** Your task **
Under this line are records; the part from the line containing "(403, 110) = (431, 157): none" through the line containing "(311, 377) = (179, 314): purple cap -> none" should be repeated exactly. Please exclude pictures.

---------- Data excerpts ----------

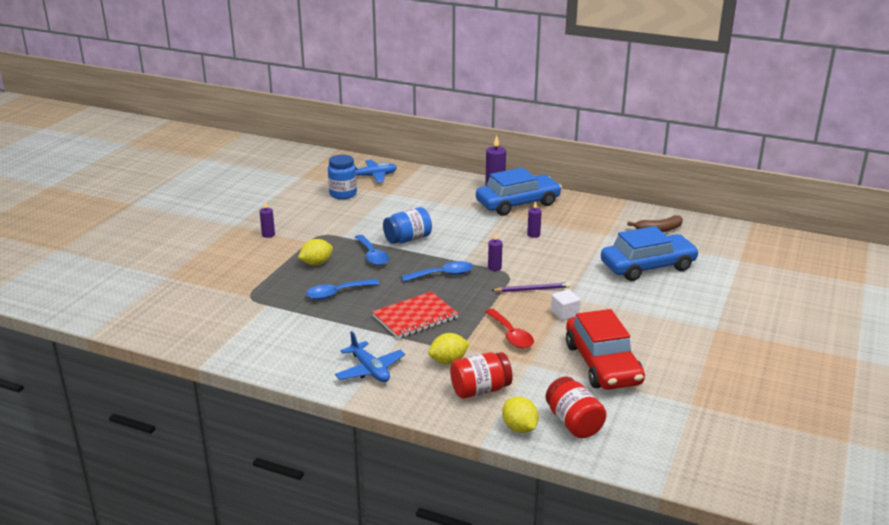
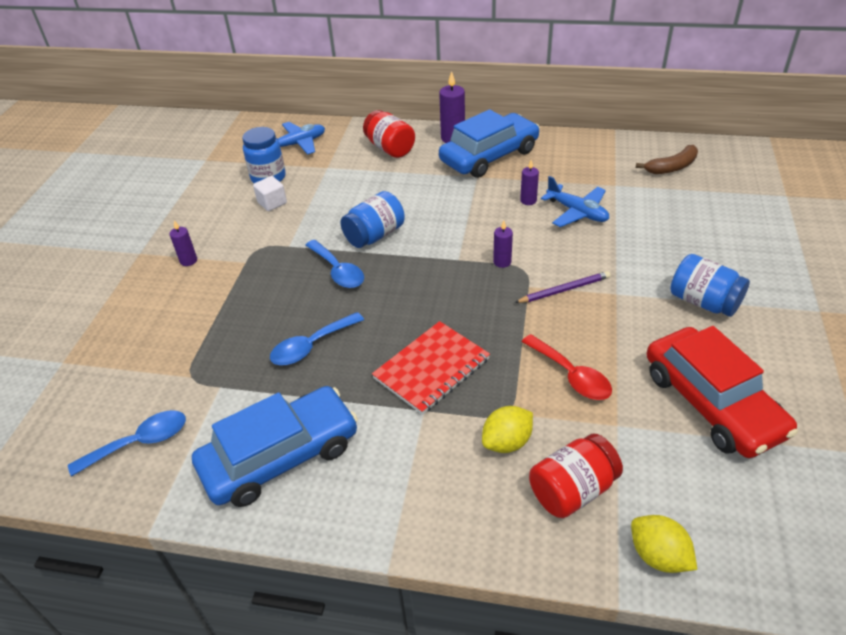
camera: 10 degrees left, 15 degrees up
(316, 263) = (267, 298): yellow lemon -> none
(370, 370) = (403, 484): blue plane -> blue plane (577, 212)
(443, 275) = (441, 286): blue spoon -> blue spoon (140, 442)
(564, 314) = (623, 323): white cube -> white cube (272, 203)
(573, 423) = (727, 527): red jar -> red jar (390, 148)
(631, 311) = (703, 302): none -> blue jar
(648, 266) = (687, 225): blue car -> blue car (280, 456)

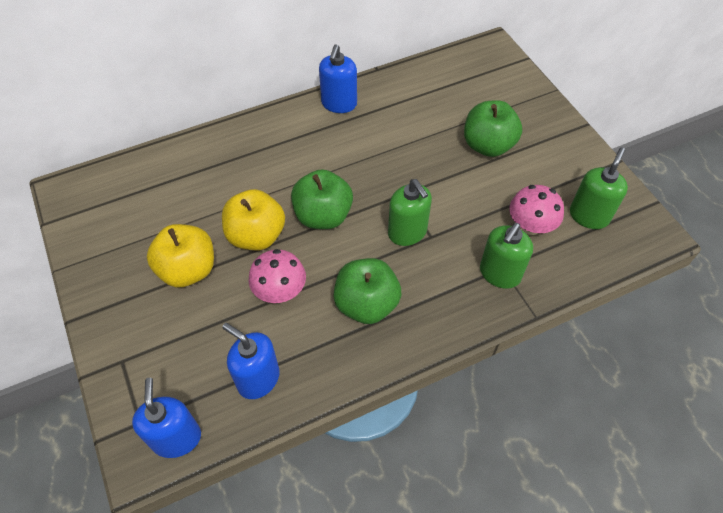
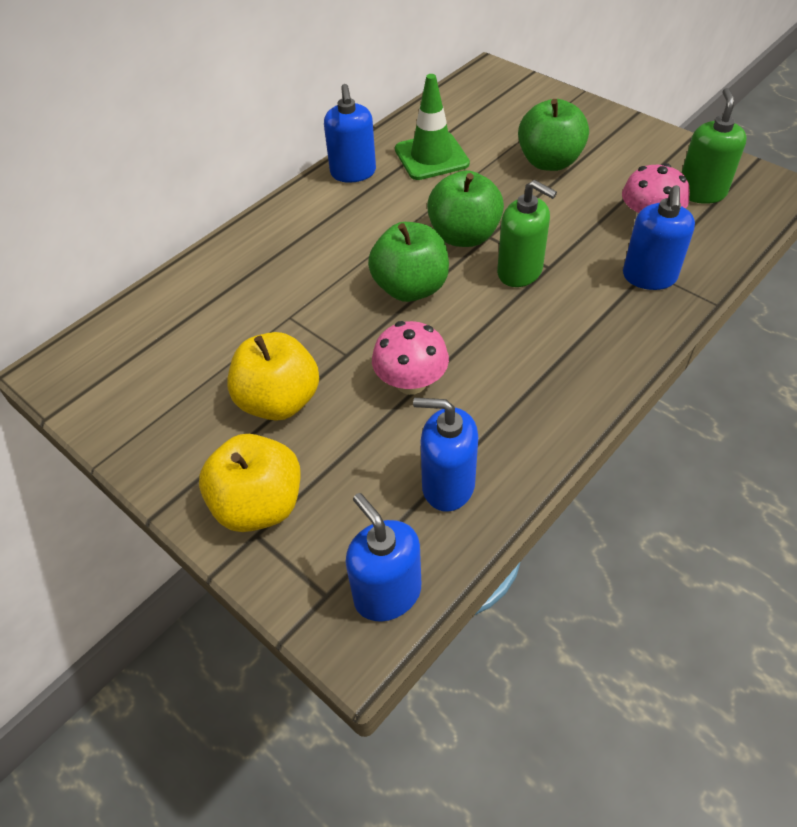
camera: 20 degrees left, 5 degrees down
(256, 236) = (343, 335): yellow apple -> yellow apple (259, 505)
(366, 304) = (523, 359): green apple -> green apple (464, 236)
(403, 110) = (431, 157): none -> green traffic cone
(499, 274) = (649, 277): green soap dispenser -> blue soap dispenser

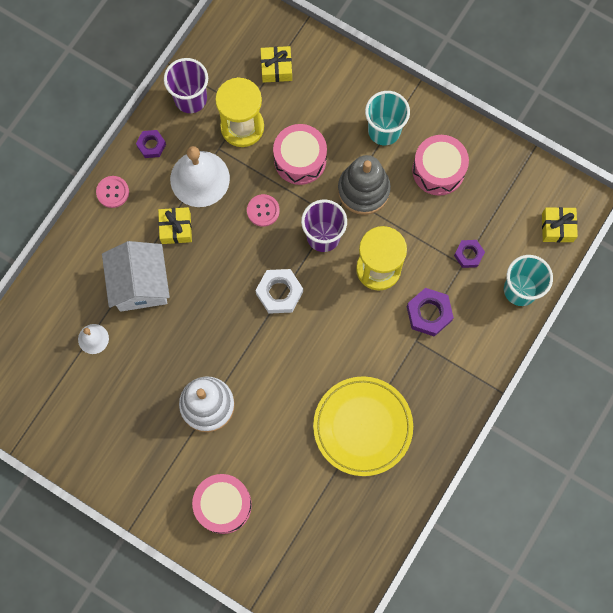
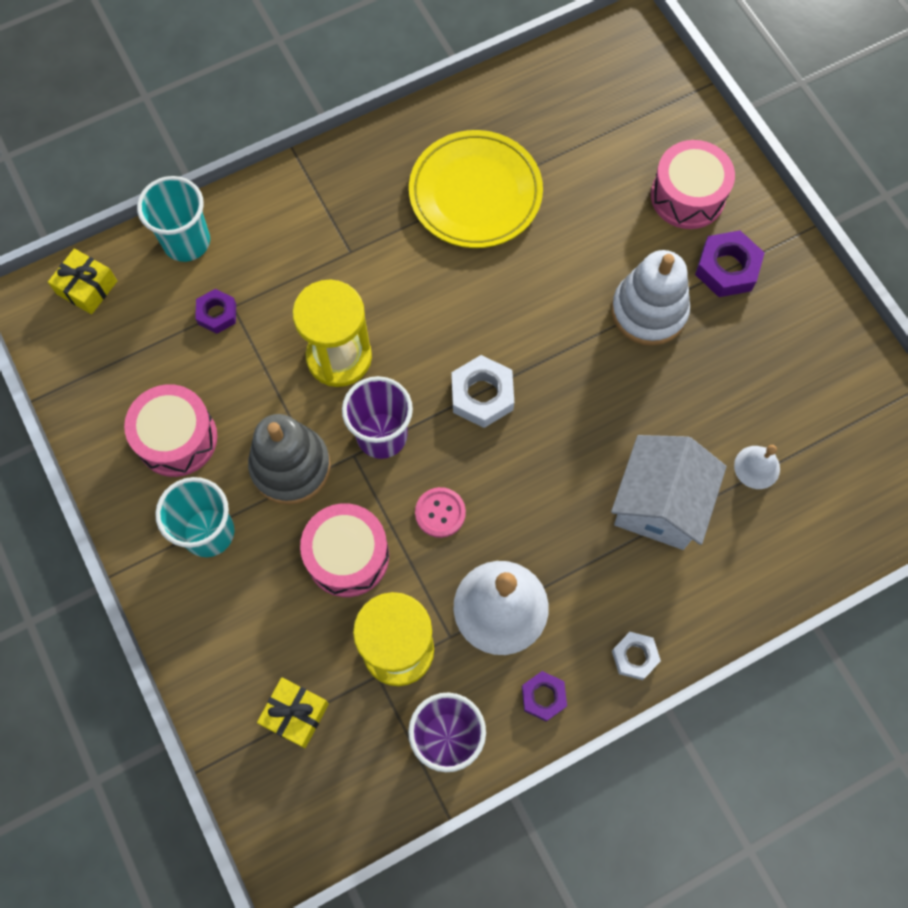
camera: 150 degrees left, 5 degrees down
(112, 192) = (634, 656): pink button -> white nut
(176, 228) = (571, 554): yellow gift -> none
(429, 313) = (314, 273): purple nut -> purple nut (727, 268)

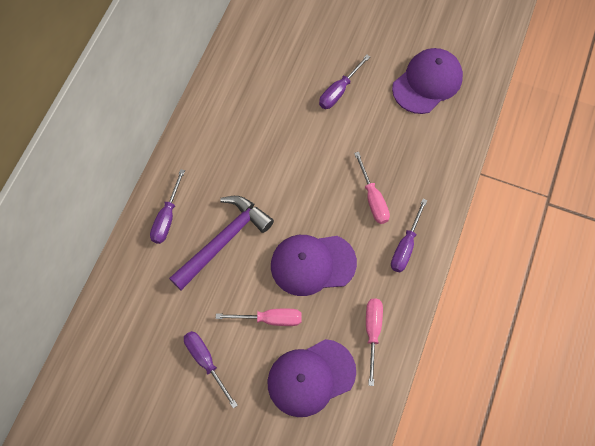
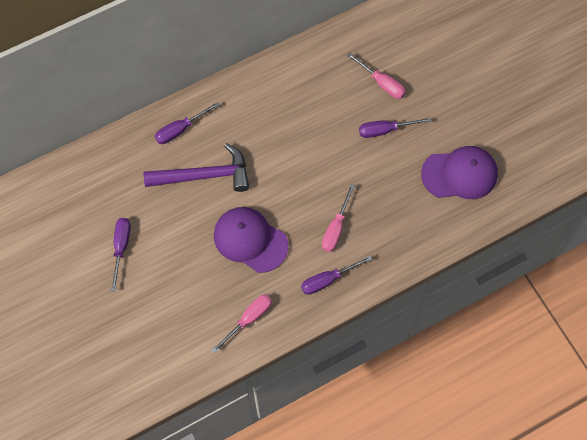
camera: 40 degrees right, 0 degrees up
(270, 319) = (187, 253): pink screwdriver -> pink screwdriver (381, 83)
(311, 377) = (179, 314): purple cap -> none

----------
---------- Data excerpts ----------

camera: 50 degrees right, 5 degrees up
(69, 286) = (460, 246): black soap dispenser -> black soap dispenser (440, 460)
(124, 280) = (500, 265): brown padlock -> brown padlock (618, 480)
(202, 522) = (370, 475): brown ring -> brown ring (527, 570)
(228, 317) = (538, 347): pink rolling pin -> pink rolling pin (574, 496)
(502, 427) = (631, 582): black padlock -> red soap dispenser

----------

** Problem solution **
(403, 110) = (431, 157): none -> green traffic cone
(499, 274) = (649, 277): green soap dispenser -> blue soap dispenser

camera: 150 degrees left, 5 degrees down
(112, 192) = (634, 656): pink button -> white nut
(176, 228) = (571, 554): yellow gift -> none
(429, 313) = (314, 273): purple nut -> purple nut (727, 268)

camera: 40 degrees right, 0 degrees up
(270, 319) = (187, 253): pink screwdriver -> pink screwdriver (381, 83)
(311, 377) = (179, 314): purple cap -> none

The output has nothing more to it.